» **ACTIVITY**
Leaving out all pictures, return the records word for word.

» **EXCERPTED DATA**
-- Opening Marker --

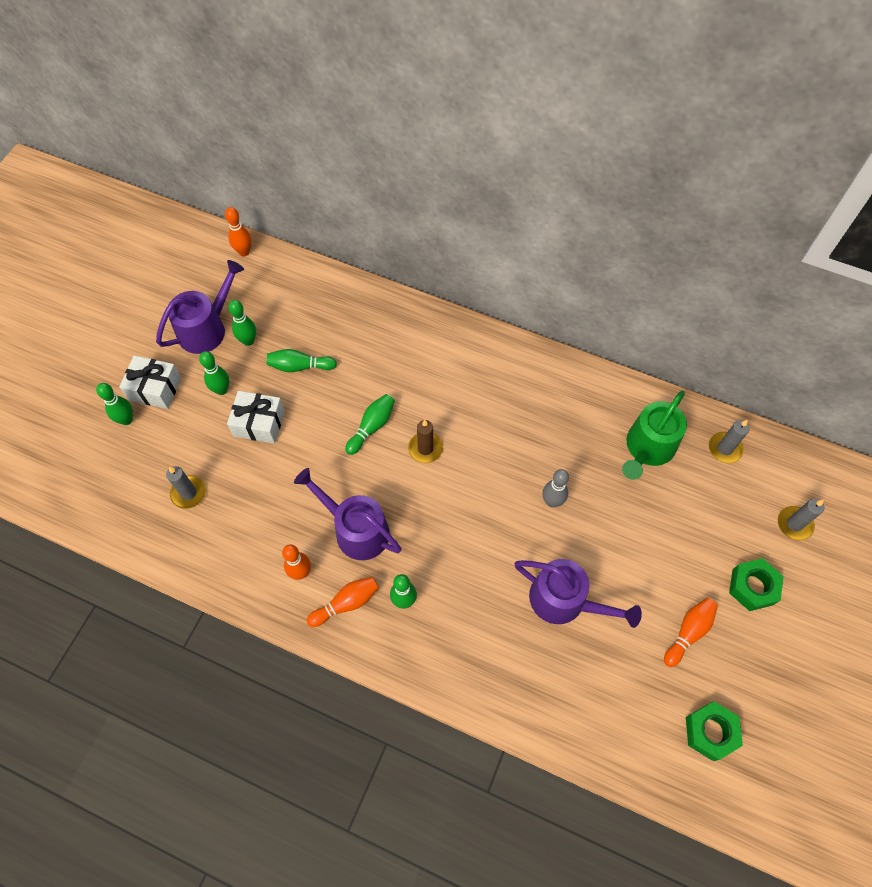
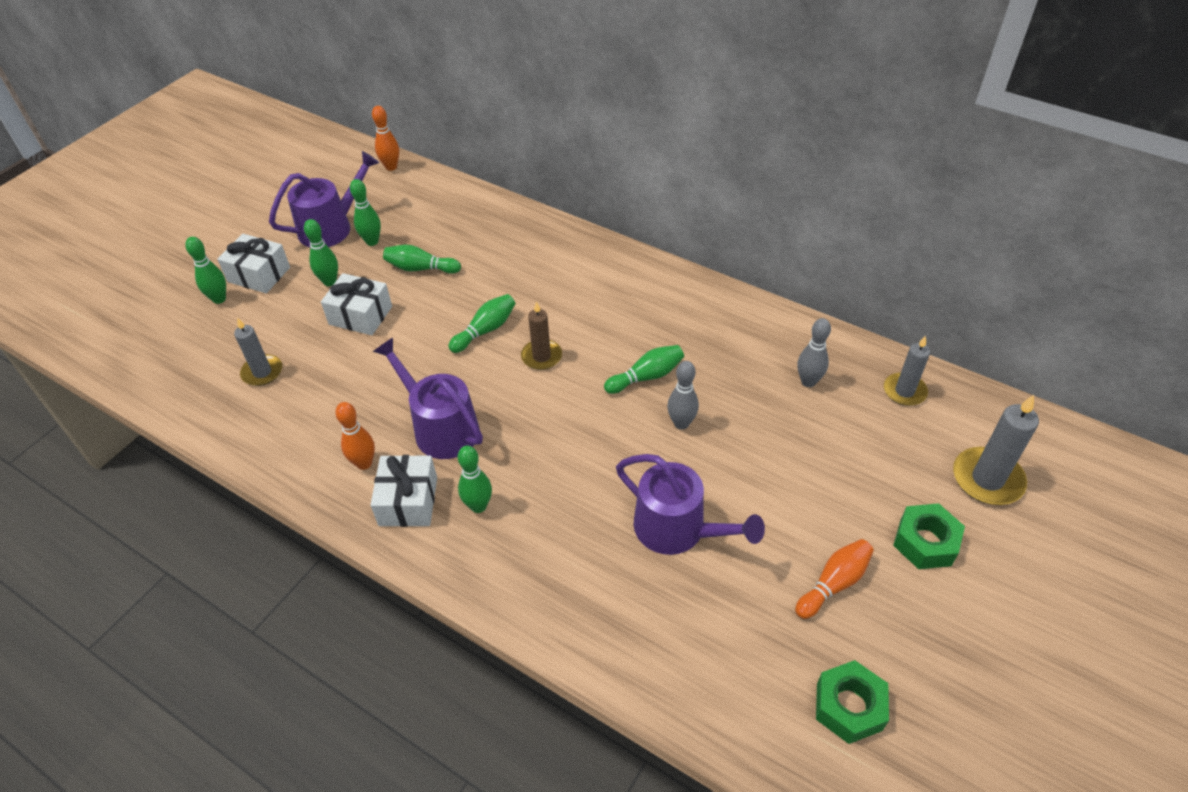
camera: 10 degrees right, 15 degrees down
(346, 603) = (408, 501): orange bowling pin -> white gift
(516, 459) = (646, 377): none -> green bowling pin
(648, 448) = (808, 381): green watering can -> grey bowling pin
(794, 524) = (987, 479): grey candle -> grey candle, size x1.51

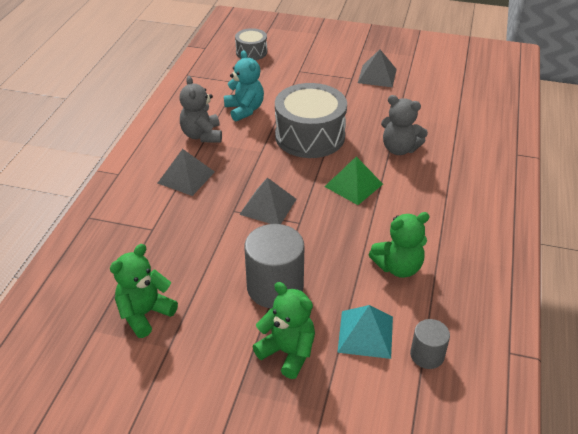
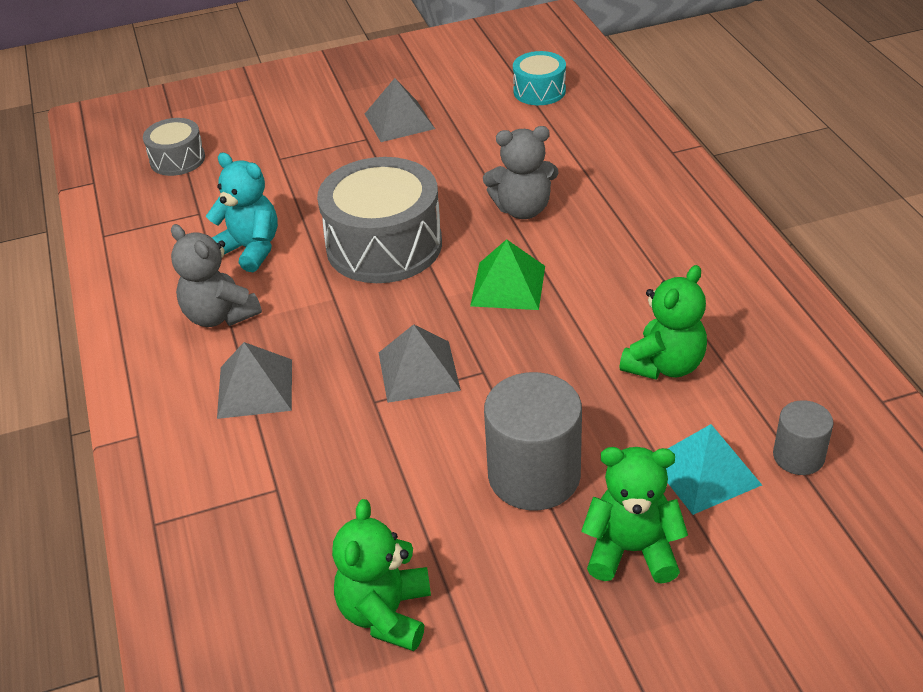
camera: 30 degrees left, 0 degrees up
(469, 89) = (539, 91): none -> turquoise drum

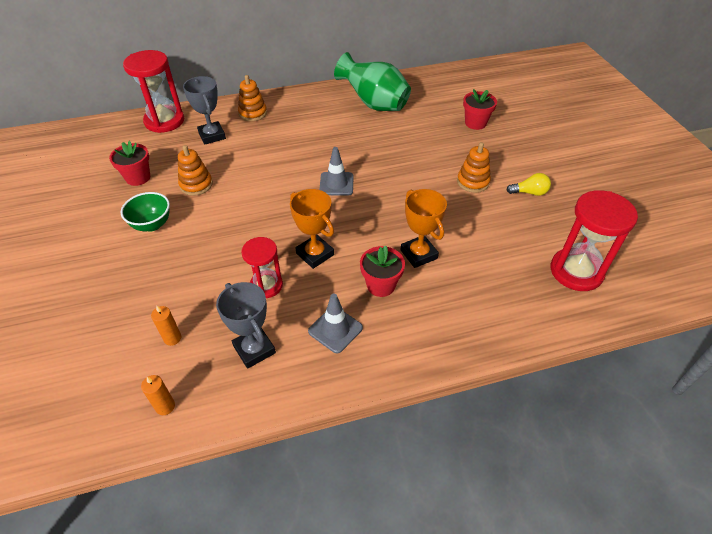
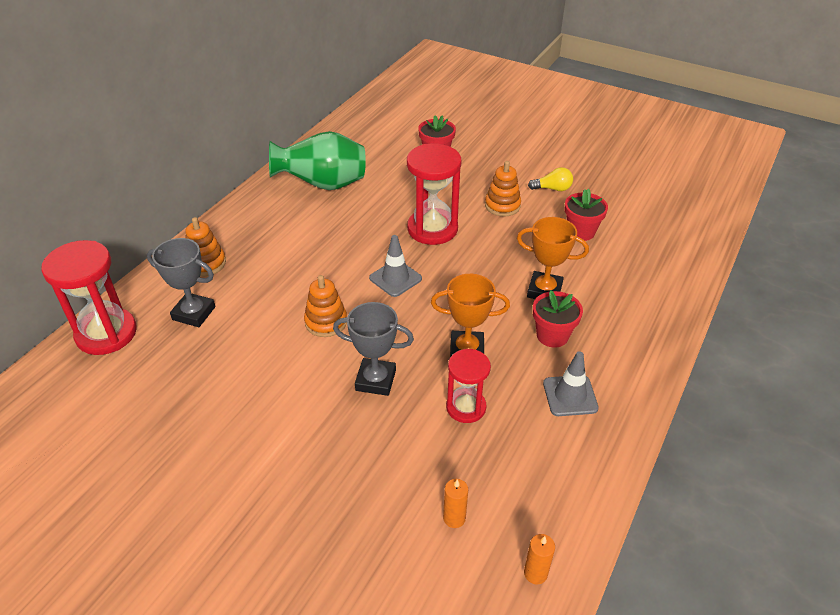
camera: 45 degrees left, 5 degrees down
(138, 178) = (172, 411): red flower pot -> red flower pot (581, 232)
(152, 225) = (268, 442): green bowl -> none
(196, 185) = (255, 371): orange stacking toy -> orange stacking toy (326, 322)
(254, 349) = (534, 464): grey trophy -> grey trophy (375, 380)
(529, 192) = (552, 189): yellow light bulb -> yellow light bulb turned 45 degrees clockwise
(576, 271) = (657, 228): red hourglass -> red hourglass (432, 229)

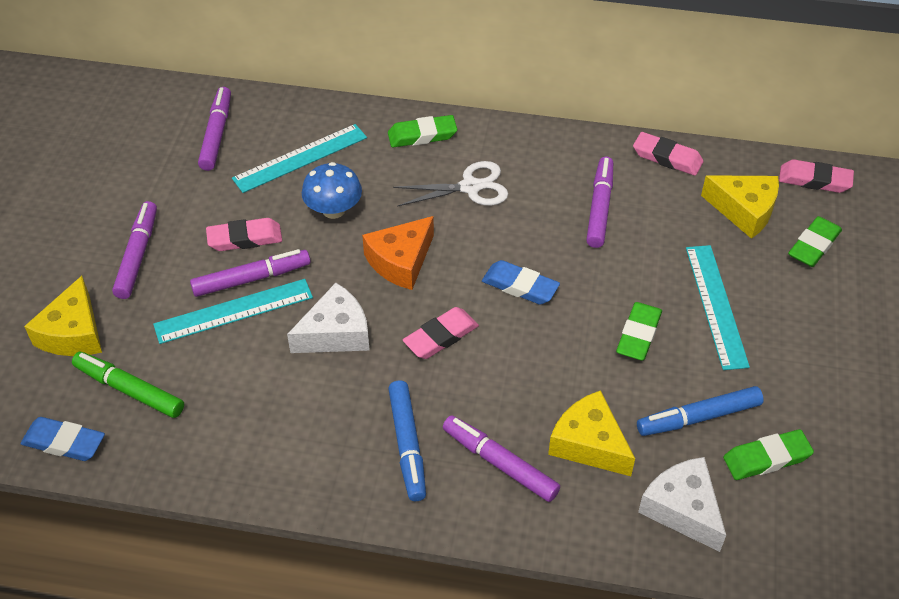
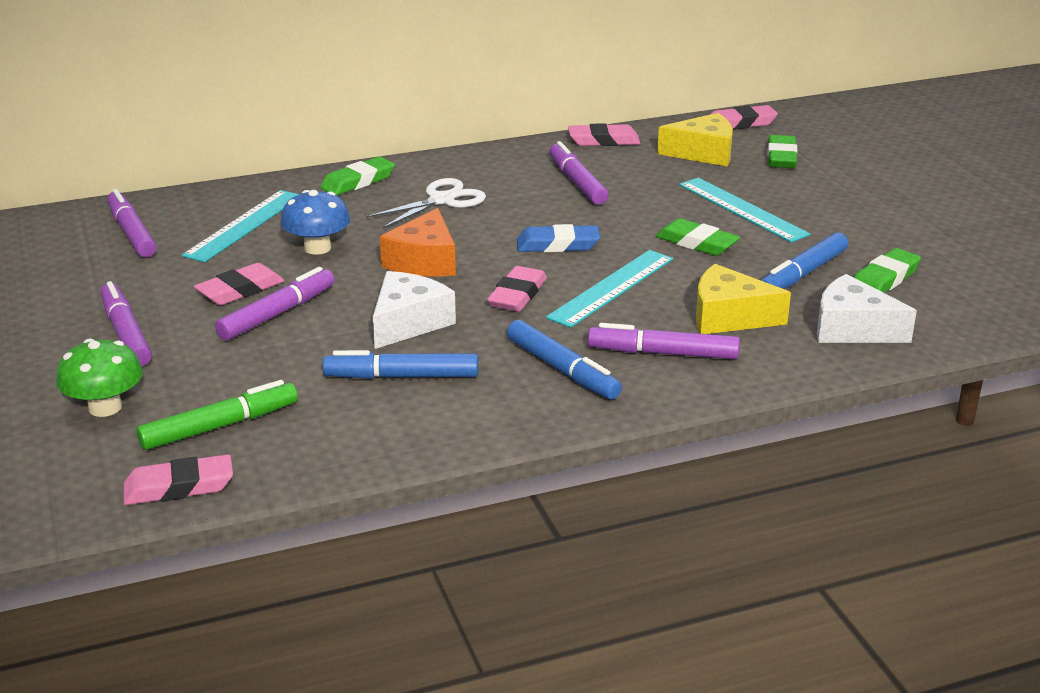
camera: 30 degrees left, 20 degrees down
(64, 442) = (179, 487): blue eraser -> pink eraser
(73, 333) = (105, 407): yellow cheese -> green mushroom
(129, 390) = (219, 426): green marker -> green marker turned 150 degrees clockwise
(234, 311) = (281, 339): turquoise ruler -> turquoise ruler (611, 288)
(287, 395) = (402, 376): none -> blue marker
(638, 335) = (697, 243): green eraser -> green eraser turned 45 degrees counterclockwise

-- Closing Marker --

» **EXERCISE SOLUTION**
camera: 10 degrees right, 15 degrees down
(346, 603) = (408, 501): orange bowling pin -> white gift
(516, 459) = (646, 377): none -> green bowling pin
(648, 448) = (808, 381): green watering can -> grey bowling pin
(794, 524) = (987, 479): grey candle -> grey candle, size x1.51

camera: 30 degrees left, 0 degrees up
(469, 89) = (539, 91): none -> turquoise drum

camera: 45 degrees left, 5 degrees down
(138, 178) = (172, 411): red flower pot -> red flower pot (581, 232)
(152, 225) = (268, 442): green bowl -> none
(196, 185) = (255, 371): orange stacking toy -> orange stacking toy (326, 322)
(254, 349) = (534, 464): grey trophy -> grey trophy (375, 380)
(529, 192) = (552, 189): yellow light bulb -> yellow light bulb turned 45 degrees clockwise
(576, 271) = (657, 228): red hourglass -> red hourglass (432, 229)

camera: 30 degrees left, 20 degrees down
(64, 442) = (179, 487): blue eraser -> pink eraser
(73, 333) = (105, 407): yellow cheese -> green mushroom
(129, 390) = (219, 426): green marker -> green marker turned 150 degrees clockwise
(234, 311) = (281, 339): turquoise ruler -> turquoise ruler (611, 288)
(287, 395) = (402, 376): none -> blue marker
(638, 335) = (697, 243): green eraser -> green eraser turned 45 degrees counterclockwise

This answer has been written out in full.